### Action item
From the material beneath, pull every line with the word "purple".

### Source material
BEGIN

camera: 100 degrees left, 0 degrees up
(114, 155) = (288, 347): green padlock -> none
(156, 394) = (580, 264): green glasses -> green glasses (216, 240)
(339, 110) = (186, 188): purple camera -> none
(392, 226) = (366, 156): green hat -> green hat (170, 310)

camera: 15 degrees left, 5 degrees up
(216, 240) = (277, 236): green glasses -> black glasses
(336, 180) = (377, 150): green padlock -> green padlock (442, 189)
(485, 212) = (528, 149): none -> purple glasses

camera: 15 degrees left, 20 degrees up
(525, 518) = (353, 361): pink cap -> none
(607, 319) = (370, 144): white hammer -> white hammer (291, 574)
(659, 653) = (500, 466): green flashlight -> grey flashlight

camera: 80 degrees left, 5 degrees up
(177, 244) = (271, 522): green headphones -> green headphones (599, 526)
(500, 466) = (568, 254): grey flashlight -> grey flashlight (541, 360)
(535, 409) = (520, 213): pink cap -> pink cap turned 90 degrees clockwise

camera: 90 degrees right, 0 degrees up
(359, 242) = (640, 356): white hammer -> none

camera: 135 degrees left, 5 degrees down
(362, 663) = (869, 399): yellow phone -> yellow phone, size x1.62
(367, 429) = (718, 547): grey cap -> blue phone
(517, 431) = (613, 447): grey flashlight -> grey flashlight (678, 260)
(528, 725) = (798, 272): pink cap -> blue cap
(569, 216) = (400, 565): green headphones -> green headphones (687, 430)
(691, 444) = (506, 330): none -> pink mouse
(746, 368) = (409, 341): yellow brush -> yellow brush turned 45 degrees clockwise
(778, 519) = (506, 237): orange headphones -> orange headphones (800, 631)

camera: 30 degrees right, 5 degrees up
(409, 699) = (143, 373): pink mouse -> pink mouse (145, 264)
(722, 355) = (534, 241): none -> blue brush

END

### The answer
(339, 110) = (186, 188): purple camera -> none
(485, 212) = (528, 149): none -> purple glasses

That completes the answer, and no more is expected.